DATA PROVIDED:
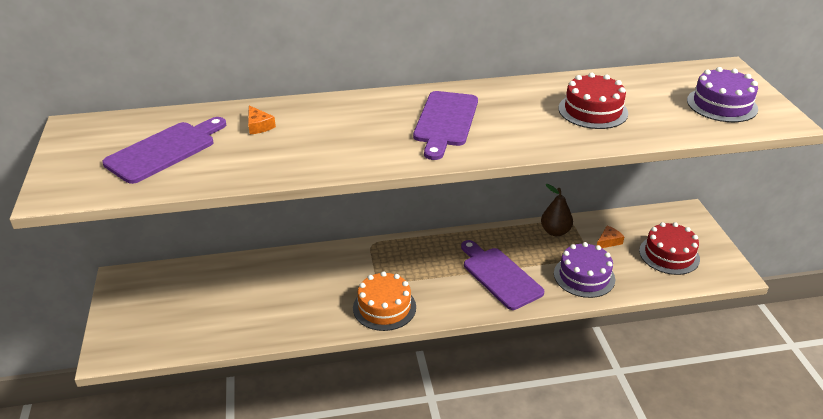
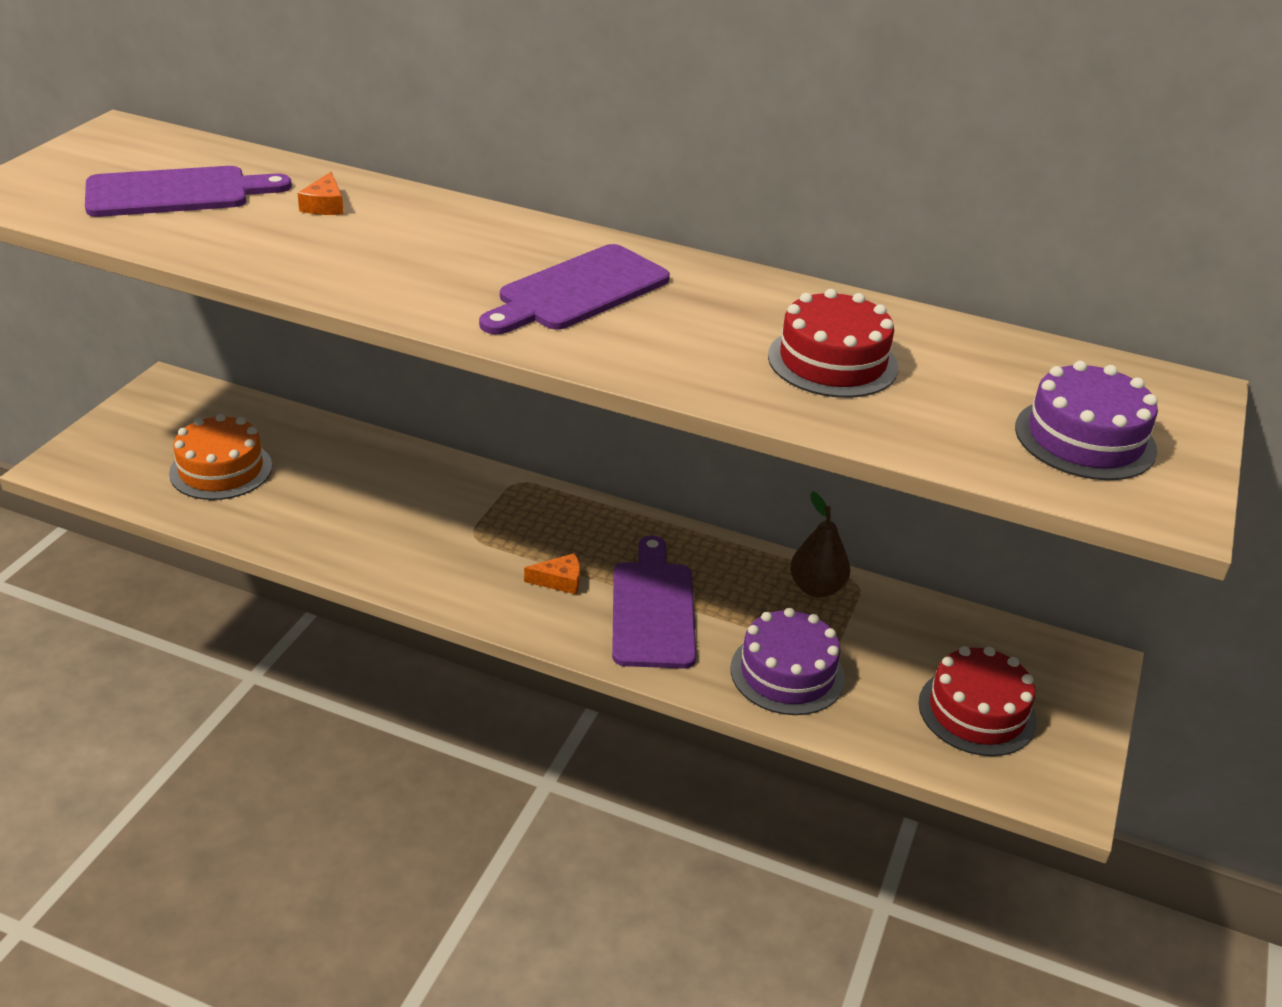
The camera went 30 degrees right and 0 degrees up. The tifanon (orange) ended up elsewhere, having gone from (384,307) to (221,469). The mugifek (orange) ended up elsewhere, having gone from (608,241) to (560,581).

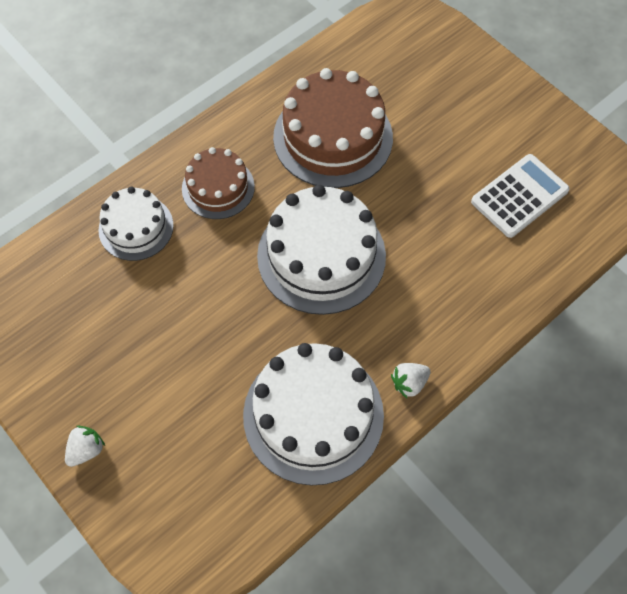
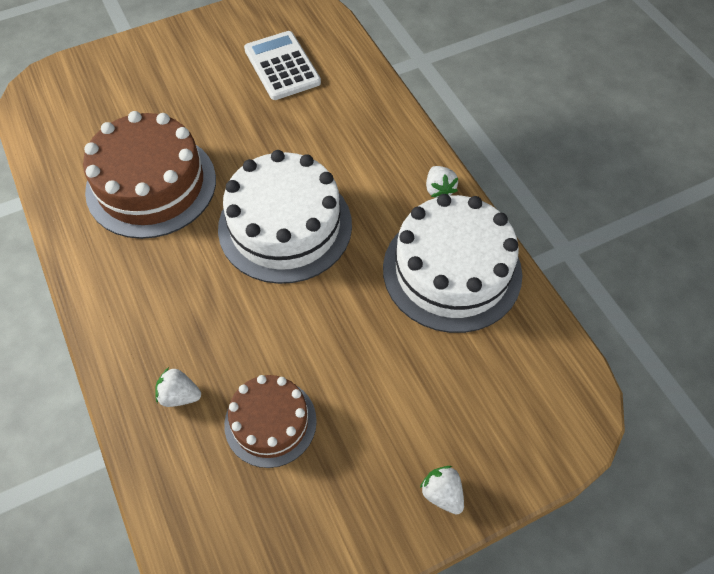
The camera went 75 degrees left and 5 degrees down. Where the tifanon (white) stood at (136,227), the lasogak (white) came to stand at (179,395). The tifanon (brown) ended up elsewhere, having gone from (218,187) to (270,422).

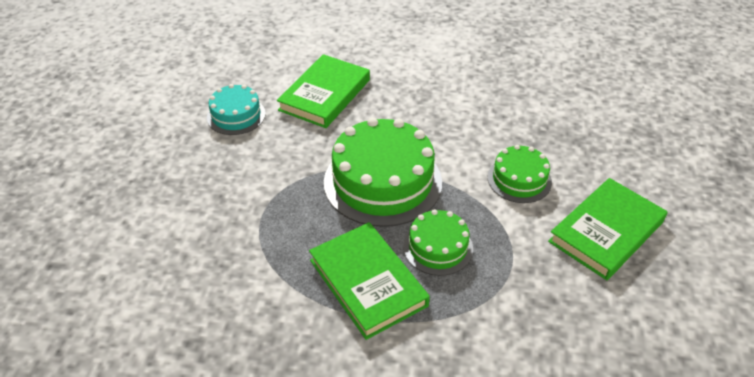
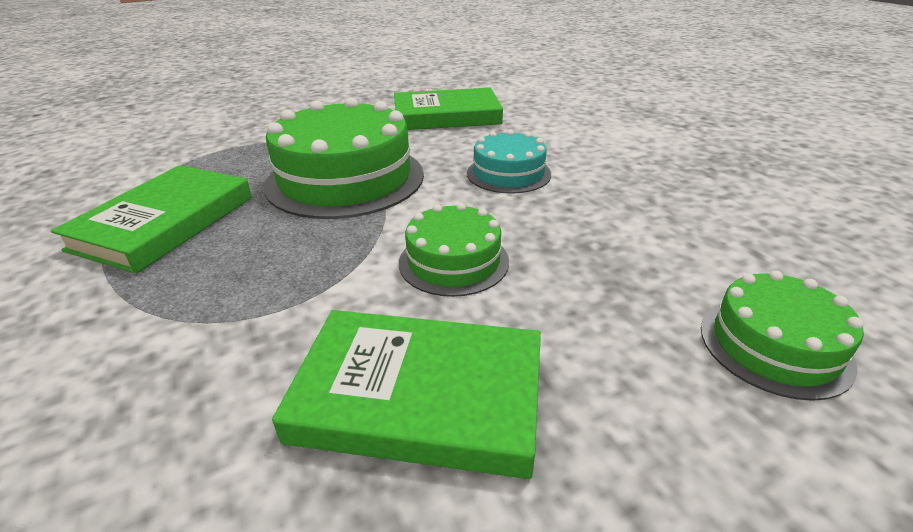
The camera went 55 degrees right and 10 degrees down. The tifanon (turquoise) ended up elsewhere, having gone from (236,115) to (508,173). The tifanon (green) ended up elsewhere, having gone from (438,247) to (774,345).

EXERCISE DETAILS:
Leaving every picture out, repeat each line of the material exactly.

TASK ANSWER:
The camera went 30 degrees right and 0 degrees up. The tifanon (orange) ended up elsewhere, having gone from (384,307) to (221,469). The mugifek (orange) ended up elsewhere, having gone from (608,241) to (560,581).

The camera went 75 degrees left and 5 degrees down. Where the tifanon (white) stood at (136,227), the lasogak (white) came to stand at (179,395). The tifanon (brown) ended up elsewhere, having gone from (218,187) to (270,422).

The camera went 55 degrees right and 10 degrees down. The tifanon (turquoise) ended up elsewhere, having gone from (236,115) to (508,173). The tifanon (green) ended up elsewhere, having gone from (438,247) to (774,345).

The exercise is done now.